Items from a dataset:
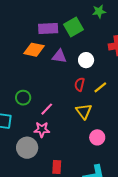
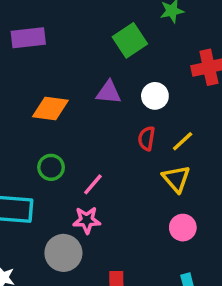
purple rectangle: (48, 28) -> (28, 38), moved
orange diamond: (34, 50) -> (50, 109), moved
yellow triangle: (84, 111) -> (176, 179), moved

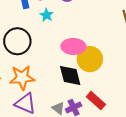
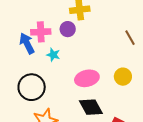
yellow circle: (90, 59) -> (123, 77), moved, size x0.7

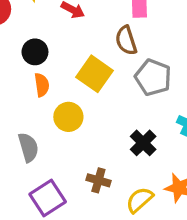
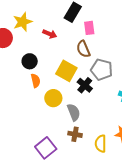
black cross: (143, 143) -> (85, 85), moved
gray semicircle: (28, 147) -> (74, 112), moved
yellow semicircle: (140, 200) -> (101, 144), turned -42

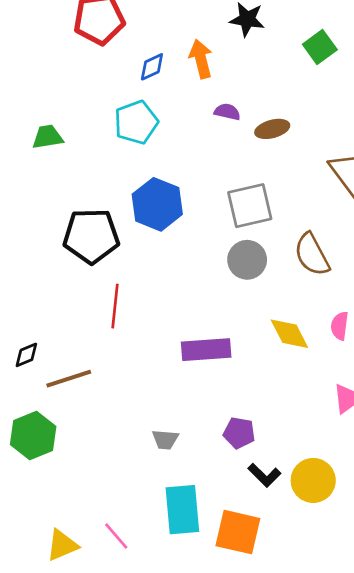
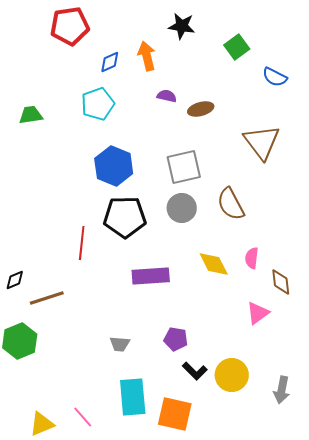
black pentagon: (91, 236) -> (125, 217), moved

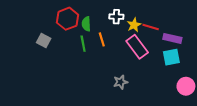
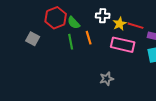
green semicircle: (86, 24) -> (74, 23), turned -40
pink rectangle: (137, 47) -> (123, 45), turned -40

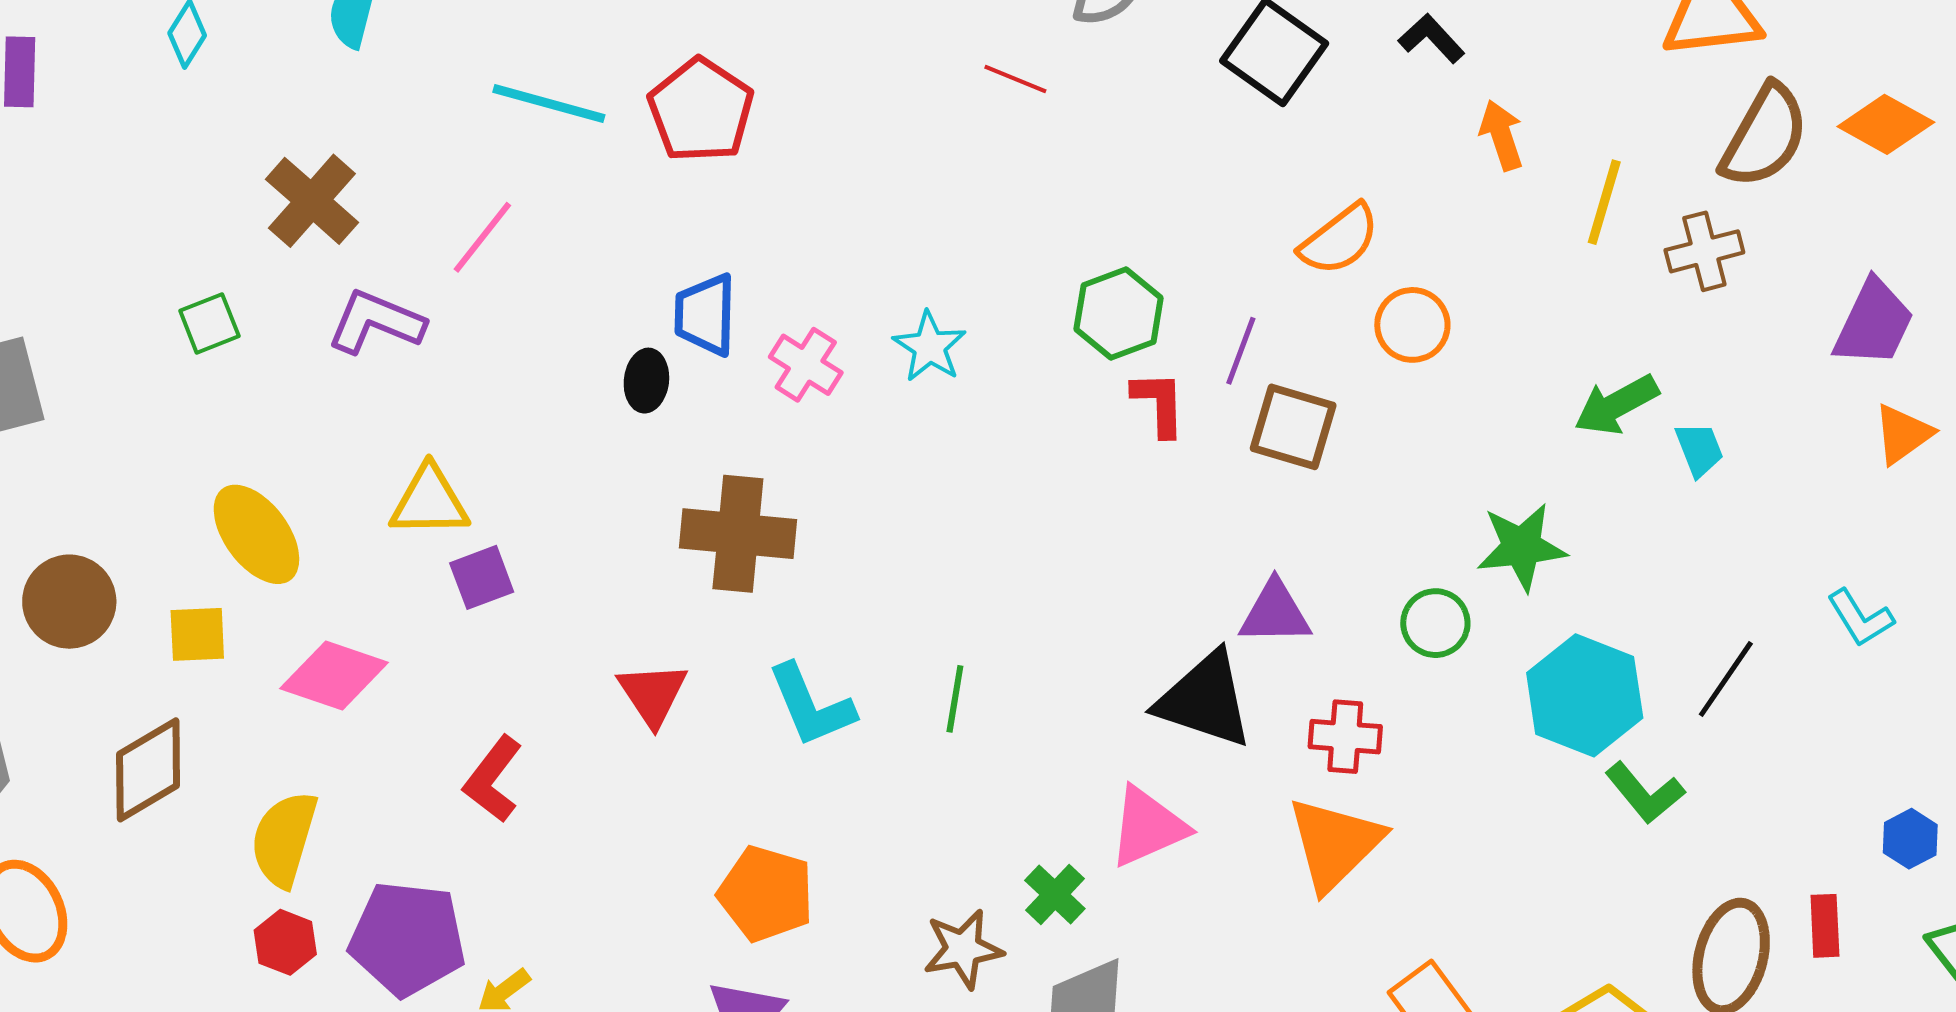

### To do
Copy all of the data word for word, and keep the pictures out of it.

### Task response
purple rectangle: (48, 28) -> (28, 38), moved
orange diamond: (34, 50) -> (50, 109), moved
yellow triangle: (84, 111) -> (176, 179), moved

yellow circle: (90, 59) -> (123, 77), moved, size x0.7

black cross: (143, 143) -> (85, 85), moved
gray semicircle: (28, 147) -> (74, 112), moved
yellow semicircle: (140, 200) -> (101, 144), turned -42

black pentagon: (91, 236) -> (125, 217), moved

green semicircle: (86, 24) -> (74, 23), turned -40
pink rectangle: (137, 47) -> (123, 45), turned -40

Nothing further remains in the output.